Given exercise
Output each line of the entries below without changing a single character.
-------- Dataset content
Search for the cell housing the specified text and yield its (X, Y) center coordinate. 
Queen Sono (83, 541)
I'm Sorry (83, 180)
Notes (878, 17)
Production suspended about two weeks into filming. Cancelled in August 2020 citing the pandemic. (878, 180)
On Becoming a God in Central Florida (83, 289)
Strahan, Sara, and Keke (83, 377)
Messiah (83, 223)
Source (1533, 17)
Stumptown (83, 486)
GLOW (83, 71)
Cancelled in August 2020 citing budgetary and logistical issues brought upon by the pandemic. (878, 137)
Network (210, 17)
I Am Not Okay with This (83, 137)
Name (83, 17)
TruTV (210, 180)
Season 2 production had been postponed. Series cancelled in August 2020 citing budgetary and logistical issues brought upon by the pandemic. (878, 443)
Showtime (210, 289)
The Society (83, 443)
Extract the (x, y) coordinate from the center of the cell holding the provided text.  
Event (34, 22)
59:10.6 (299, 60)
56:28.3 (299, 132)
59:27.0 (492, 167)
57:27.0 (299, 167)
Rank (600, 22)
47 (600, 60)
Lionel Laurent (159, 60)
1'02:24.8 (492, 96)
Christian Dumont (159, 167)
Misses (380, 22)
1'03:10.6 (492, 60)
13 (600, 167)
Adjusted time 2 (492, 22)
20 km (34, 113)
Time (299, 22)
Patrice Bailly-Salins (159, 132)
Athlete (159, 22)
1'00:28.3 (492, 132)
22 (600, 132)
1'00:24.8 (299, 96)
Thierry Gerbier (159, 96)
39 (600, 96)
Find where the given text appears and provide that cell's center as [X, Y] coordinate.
----------------
Final result
Search for the cell housing the specified text and yield its (X, Y) center coordinate. 
Queen Sono (83, 541)
I'm Sorry (83, 180)
Notes (878, 17)
Production suspended about two weeks into filming. Cancelled in August 2020 citing the pandemic. (878, 180)
On Becoming a God in Central Florida (83, 289)
Strahan, Sara, and Keke (83, 377)
Messiah (83, 223)
Source (1533, 17)
Stumptown (83, 486)
GLOW (83, 71)
Cancelled in August 2020 citing budgetary and logistical issues brought upon by the pandemic. (878, 137)
Network (210, 17)
I Am Not Okay with This (83, 137)
Name (83, 17)
TruTV (210, 180)
Season 2 production had been postponed. Series cancelled in August 2020 citing budgetary and logistical issues brought upon by the pandemic. (878, 443)
Showtime (210, 289)
The Society (83, 443)
Extract the (x, y) coordinate from the center of the cell holding the provided text.  
Event (34, 22)
59:10.6 (299, 60)
56:28.3 (299, 132)
59:27.0 (492, 167)
57:27.0 (299, 167)
Rank (600, 22)
47 (600, 60)
Lionel Laurent (159, 60)
1'02:24.8 (492, 96)
Christian Dumont (159, 167)
Misses (380, 22)
1'03:10.6 (492, 60)
13 (600, 167)
Adjusted time 2 (492, 22)
20 km (34, 113)
Time (299, 22)
Patrice Bailly-Salins (159, 132)
Athlete (159, 22)
1'00:28.3 (492, 132)
22 (600, 132)
1'00:24.8 (299, 96)
Thierry Gerbier (159, 96)
39 (600, 96)
Find where the given text appears and provide that cell's center as [X, Y] coordinate.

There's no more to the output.